| Data section |

************

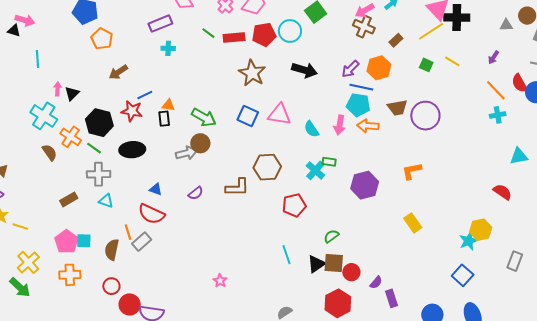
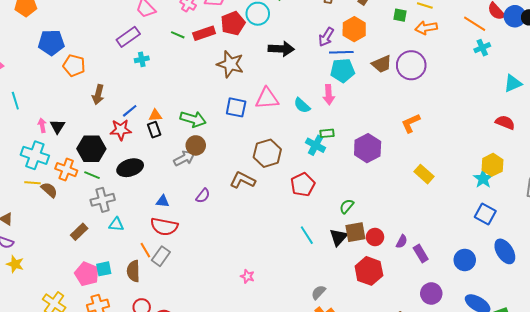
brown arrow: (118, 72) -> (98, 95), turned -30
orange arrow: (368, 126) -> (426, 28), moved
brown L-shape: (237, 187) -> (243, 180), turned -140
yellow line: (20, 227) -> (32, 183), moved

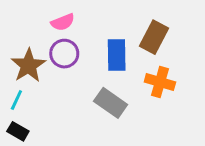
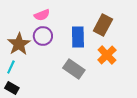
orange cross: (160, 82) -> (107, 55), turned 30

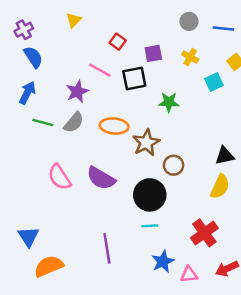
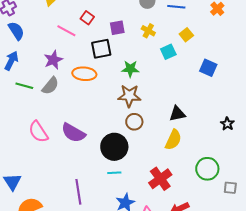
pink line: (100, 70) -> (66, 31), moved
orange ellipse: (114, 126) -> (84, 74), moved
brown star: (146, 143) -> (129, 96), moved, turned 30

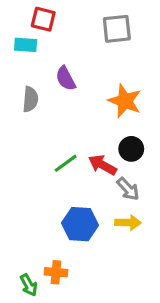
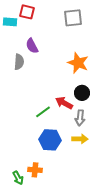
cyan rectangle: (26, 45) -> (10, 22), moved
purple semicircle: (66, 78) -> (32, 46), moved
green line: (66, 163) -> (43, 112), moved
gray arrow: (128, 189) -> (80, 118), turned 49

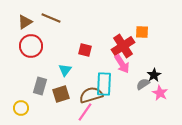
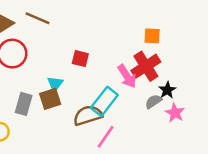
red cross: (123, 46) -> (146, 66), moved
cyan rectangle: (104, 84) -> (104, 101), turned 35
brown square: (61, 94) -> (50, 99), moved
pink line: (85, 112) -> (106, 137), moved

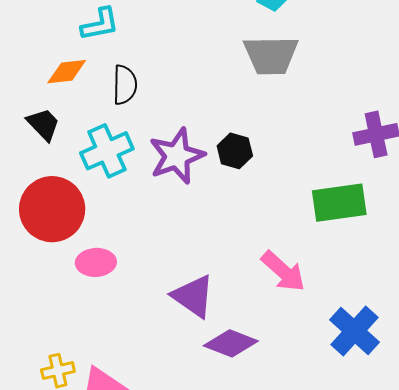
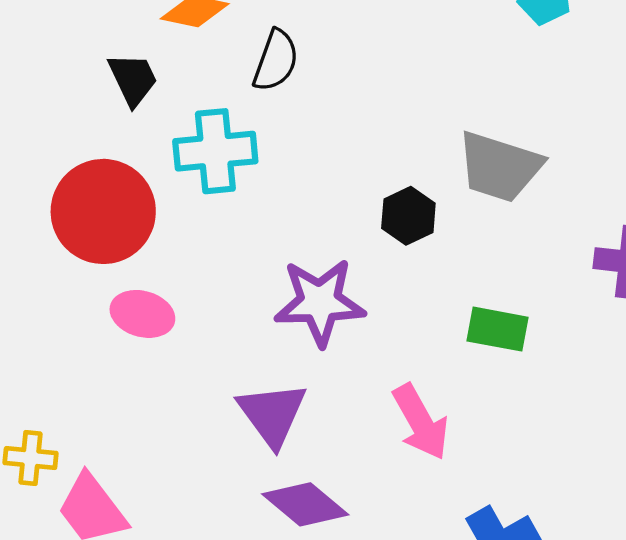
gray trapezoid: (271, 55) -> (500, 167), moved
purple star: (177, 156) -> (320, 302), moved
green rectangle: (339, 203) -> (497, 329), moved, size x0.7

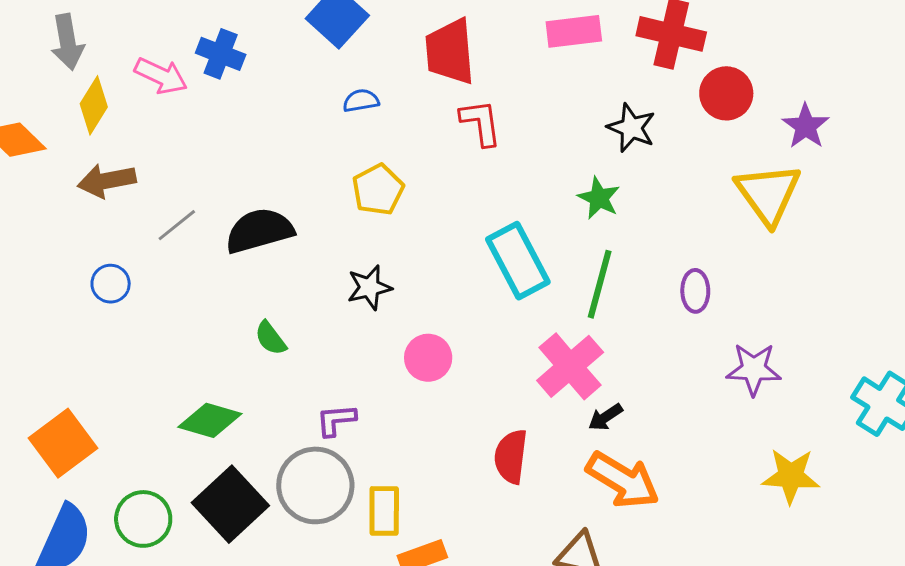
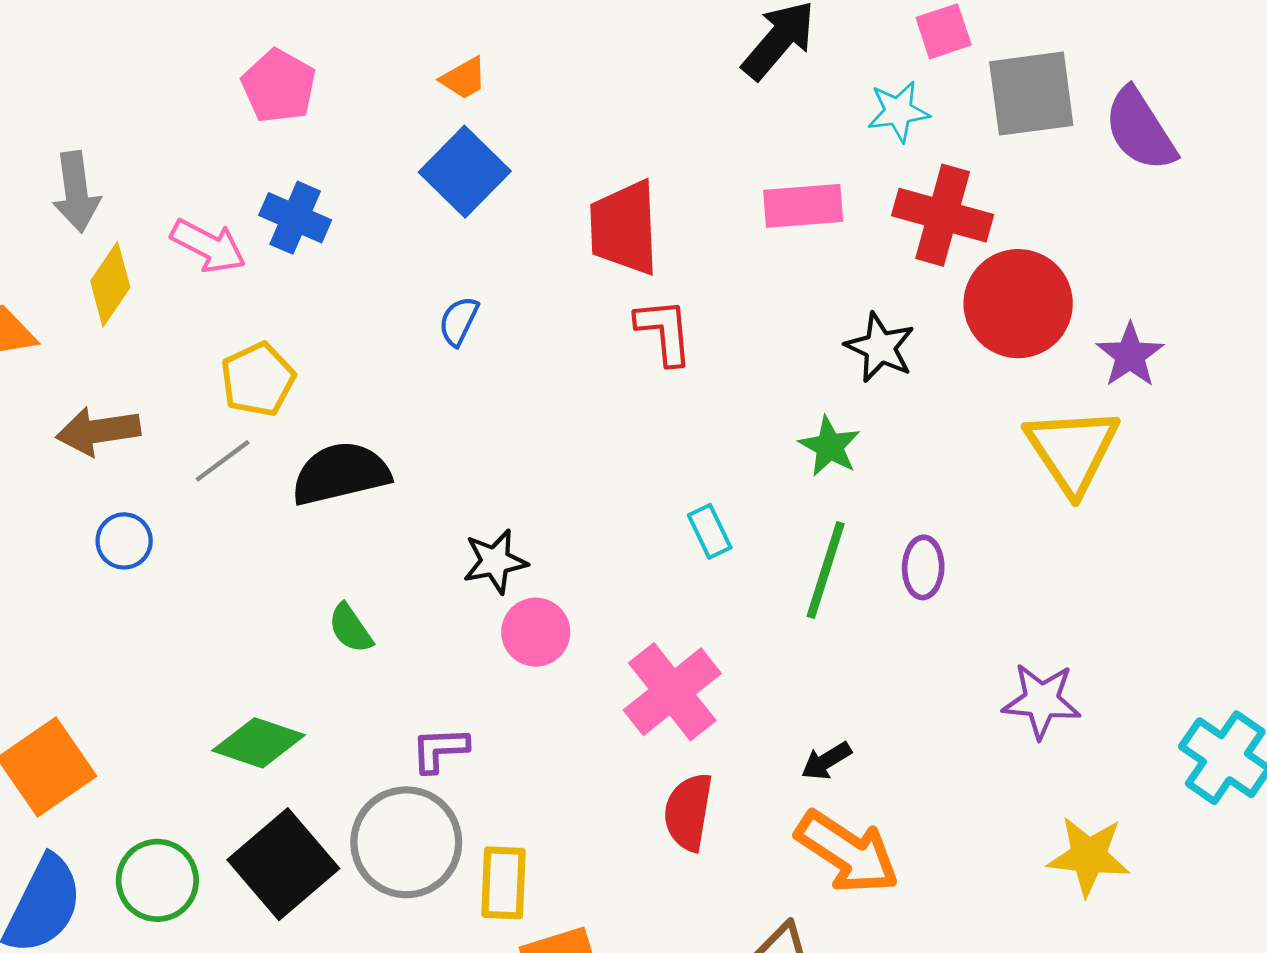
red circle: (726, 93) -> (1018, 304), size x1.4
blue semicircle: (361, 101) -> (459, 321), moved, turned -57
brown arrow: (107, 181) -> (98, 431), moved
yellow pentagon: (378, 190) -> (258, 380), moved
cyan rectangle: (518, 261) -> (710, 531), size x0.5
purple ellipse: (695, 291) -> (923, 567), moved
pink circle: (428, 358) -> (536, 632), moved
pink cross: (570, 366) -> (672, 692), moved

************

| Work to complete |
If the string "purple" is in a line of the entries, pick that line out.

| Problem solution |
purple semicircle: (66, 78) -> (32, 46), moved
purple star: (177, 156) -> (320, 302), moved
purple ellipse: (695, 291) -> (923, 567), moved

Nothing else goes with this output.